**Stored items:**
↓↓↓

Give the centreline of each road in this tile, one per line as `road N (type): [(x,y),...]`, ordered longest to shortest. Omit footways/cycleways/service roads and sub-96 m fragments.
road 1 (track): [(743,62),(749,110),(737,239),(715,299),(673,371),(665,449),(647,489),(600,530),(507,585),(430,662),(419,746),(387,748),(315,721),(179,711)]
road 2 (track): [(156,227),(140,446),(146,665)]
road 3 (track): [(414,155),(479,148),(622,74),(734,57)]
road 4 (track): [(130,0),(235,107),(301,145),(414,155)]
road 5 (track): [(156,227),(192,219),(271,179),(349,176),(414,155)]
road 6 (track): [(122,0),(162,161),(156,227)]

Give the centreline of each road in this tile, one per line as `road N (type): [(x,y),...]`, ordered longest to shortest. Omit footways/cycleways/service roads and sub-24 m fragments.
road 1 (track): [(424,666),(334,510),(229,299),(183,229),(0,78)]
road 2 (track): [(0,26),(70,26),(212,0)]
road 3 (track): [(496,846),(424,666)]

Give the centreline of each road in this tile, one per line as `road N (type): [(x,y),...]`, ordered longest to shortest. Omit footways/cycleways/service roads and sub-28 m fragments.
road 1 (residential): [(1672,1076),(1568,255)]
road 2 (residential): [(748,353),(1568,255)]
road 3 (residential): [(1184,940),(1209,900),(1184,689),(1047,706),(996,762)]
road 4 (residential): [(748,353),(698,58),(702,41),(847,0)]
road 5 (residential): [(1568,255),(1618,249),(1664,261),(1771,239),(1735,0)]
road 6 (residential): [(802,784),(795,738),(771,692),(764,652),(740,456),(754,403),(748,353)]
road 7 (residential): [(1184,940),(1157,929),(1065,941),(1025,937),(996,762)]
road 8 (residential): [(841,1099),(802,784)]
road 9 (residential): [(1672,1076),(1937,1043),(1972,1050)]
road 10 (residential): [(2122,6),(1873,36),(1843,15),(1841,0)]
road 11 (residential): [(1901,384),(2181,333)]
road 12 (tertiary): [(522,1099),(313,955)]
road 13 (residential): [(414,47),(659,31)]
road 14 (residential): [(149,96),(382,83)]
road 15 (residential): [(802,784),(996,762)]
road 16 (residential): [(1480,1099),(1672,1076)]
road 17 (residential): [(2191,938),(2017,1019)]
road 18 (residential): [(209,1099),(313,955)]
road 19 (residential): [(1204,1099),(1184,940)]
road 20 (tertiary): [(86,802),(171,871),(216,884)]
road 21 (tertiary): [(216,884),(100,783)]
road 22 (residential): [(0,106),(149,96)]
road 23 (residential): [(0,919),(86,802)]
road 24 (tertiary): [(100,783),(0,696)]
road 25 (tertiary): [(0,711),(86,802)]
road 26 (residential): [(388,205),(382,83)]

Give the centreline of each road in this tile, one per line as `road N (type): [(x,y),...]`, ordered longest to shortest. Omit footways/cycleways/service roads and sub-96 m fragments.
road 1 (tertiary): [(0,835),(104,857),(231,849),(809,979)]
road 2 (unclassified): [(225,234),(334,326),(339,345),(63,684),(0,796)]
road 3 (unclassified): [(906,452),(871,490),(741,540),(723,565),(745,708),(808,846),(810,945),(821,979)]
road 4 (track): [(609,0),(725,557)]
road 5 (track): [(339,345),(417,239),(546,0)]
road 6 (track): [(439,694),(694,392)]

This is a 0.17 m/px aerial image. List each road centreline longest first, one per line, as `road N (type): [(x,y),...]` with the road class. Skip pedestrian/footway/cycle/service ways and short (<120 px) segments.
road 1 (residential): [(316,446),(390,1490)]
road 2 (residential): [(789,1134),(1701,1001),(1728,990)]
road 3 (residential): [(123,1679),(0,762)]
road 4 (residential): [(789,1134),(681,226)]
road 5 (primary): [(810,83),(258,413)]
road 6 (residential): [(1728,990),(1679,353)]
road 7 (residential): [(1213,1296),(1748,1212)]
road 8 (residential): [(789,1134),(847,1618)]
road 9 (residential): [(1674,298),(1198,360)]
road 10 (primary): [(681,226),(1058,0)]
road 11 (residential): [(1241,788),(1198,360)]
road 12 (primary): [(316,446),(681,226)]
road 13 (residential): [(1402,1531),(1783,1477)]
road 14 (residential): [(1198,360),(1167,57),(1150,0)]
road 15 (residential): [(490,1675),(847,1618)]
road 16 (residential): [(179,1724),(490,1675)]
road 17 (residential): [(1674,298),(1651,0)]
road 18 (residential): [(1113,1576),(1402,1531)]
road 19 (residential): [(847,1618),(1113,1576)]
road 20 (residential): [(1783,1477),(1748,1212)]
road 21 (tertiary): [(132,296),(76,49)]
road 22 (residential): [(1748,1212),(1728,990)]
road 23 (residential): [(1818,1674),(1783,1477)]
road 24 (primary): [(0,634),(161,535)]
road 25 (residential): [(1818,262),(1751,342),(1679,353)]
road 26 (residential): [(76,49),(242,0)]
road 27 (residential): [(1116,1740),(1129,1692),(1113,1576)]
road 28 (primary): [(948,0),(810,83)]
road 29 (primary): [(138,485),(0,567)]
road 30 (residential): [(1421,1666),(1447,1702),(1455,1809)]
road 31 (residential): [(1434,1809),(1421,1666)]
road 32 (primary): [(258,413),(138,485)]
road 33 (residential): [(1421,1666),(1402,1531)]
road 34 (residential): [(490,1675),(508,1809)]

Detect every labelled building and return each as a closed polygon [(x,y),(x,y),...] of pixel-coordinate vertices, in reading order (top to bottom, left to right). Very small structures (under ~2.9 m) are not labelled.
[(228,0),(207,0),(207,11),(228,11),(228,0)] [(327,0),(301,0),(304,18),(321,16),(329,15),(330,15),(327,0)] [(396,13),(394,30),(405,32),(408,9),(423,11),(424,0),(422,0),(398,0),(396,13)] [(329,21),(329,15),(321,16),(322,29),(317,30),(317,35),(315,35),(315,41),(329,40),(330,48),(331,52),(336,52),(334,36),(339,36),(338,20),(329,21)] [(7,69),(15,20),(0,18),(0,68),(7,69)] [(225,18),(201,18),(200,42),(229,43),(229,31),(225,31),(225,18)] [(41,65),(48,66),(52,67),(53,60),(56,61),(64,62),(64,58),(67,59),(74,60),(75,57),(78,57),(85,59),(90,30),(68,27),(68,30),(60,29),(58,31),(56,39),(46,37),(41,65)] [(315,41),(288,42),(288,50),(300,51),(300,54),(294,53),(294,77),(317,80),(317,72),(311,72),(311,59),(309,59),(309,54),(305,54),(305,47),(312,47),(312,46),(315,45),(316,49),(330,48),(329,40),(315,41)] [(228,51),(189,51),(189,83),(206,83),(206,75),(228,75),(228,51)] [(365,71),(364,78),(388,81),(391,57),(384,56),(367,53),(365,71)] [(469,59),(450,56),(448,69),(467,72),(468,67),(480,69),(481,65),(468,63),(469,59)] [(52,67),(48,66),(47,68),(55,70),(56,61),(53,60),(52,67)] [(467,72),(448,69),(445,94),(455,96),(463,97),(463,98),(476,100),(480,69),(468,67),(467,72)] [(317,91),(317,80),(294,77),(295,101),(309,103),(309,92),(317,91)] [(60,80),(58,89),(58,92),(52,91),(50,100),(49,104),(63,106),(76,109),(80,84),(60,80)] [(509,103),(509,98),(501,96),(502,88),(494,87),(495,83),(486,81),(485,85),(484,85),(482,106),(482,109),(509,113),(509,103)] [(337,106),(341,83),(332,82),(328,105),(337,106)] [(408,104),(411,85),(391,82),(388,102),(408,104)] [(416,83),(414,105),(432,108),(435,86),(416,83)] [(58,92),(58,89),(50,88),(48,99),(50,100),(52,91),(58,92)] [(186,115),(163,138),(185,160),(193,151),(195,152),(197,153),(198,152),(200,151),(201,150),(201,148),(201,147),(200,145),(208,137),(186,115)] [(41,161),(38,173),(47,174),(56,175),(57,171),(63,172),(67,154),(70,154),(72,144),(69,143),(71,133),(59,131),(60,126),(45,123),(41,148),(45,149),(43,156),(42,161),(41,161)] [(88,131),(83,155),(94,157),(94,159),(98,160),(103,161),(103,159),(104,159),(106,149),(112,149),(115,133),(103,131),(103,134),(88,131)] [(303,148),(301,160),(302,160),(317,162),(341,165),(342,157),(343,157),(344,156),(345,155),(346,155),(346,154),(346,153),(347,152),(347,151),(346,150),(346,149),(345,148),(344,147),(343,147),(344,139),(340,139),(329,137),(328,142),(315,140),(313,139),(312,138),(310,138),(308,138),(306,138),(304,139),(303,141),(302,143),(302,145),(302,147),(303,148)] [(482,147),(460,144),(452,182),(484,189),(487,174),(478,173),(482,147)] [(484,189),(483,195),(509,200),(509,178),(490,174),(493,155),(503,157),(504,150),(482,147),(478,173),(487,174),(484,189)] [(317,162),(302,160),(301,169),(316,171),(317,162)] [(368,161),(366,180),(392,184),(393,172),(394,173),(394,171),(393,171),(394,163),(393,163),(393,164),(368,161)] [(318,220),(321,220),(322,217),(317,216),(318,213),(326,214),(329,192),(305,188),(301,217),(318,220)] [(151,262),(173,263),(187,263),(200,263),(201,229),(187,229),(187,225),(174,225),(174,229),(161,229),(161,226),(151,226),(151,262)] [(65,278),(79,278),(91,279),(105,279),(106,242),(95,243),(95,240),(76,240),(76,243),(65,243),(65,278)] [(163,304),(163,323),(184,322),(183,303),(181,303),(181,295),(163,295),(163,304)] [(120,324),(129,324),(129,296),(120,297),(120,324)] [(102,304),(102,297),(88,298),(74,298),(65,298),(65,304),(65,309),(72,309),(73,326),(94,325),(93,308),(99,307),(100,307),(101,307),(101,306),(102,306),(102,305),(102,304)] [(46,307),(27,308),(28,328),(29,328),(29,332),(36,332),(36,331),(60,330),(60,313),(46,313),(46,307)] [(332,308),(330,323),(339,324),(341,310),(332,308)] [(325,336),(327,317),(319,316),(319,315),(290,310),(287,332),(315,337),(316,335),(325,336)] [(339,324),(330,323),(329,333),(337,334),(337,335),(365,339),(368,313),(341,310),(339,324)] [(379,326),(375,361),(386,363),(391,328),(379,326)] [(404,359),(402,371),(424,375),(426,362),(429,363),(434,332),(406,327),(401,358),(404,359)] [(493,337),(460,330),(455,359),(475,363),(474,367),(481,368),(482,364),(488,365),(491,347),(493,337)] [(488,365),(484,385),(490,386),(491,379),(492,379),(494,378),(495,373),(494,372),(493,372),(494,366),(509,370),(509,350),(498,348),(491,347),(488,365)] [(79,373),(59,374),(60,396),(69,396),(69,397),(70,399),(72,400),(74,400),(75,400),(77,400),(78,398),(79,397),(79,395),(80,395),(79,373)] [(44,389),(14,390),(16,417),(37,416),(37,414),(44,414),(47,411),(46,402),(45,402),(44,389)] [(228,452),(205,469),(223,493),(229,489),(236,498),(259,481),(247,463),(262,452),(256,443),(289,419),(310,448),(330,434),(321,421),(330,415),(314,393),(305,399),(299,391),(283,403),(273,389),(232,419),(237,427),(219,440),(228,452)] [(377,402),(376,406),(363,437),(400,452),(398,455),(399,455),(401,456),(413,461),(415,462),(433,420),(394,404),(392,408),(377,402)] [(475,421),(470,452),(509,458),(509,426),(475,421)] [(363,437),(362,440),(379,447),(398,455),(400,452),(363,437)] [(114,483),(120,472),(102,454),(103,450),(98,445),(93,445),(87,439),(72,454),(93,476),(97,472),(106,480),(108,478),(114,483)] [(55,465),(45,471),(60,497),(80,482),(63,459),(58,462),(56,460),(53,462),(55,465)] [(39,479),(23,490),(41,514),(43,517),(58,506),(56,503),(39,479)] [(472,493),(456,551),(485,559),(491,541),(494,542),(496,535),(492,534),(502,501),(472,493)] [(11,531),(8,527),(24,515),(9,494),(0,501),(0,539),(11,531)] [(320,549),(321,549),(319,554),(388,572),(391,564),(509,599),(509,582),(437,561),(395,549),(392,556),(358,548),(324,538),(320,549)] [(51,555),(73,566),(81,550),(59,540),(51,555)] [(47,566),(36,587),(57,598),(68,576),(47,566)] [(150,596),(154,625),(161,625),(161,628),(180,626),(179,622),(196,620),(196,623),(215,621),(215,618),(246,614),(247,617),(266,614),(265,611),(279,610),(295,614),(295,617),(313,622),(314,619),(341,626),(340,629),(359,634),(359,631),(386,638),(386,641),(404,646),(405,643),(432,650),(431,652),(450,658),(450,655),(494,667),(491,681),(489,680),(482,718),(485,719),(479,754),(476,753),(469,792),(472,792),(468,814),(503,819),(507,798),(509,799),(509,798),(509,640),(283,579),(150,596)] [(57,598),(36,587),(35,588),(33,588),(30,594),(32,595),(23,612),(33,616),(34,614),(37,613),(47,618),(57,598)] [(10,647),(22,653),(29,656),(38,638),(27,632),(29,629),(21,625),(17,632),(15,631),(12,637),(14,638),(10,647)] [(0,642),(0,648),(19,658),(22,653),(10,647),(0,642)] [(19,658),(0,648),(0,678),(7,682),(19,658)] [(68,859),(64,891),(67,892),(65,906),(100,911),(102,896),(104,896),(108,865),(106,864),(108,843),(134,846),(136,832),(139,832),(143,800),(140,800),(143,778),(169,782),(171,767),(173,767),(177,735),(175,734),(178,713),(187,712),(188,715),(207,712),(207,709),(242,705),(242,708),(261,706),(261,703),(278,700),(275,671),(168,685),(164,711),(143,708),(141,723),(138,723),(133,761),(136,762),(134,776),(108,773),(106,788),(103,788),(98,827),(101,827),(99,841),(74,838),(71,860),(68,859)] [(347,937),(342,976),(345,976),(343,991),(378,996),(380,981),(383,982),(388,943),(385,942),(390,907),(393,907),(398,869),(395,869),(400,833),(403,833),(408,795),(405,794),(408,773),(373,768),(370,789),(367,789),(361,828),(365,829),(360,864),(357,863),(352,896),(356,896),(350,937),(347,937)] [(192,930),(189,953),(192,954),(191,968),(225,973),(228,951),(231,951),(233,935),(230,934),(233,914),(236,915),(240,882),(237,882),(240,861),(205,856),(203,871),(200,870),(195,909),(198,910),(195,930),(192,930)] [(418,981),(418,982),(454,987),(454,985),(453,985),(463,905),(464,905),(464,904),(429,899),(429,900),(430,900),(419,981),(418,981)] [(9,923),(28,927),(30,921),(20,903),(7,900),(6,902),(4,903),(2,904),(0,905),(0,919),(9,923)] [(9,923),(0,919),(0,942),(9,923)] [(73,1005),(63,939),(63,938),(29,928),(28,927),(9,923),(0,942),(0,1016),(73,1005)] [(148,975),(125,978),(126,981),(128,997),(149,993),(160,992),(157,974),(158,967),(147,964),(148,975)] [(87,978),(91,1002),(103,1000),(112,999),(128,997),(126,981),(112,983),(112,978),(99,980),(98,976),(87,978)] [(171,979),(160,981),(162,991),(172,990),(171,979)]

↑↑↑

**TASK PROMPT:** Wherever the string "tertiary" appears in the entries above, return the line it appears on.

**SOLVED PROBLEM:**
road 12 (tertiary): [(522,1099),(313,955)]
road 20 (tertiary): [(86,802),(171,871),(216,884)]
road 21 (tertiary): [(216,884),(100,783)]
road 24 (tertiary): [(100,783),(0,696)]
road 25 (tertiary): [(0,711),(86,802)]
road 1 (tertiary): [(0,835),(104,857),(231,849),(809,979)]
road 21 (tertiary): [(132,296),(76,49)]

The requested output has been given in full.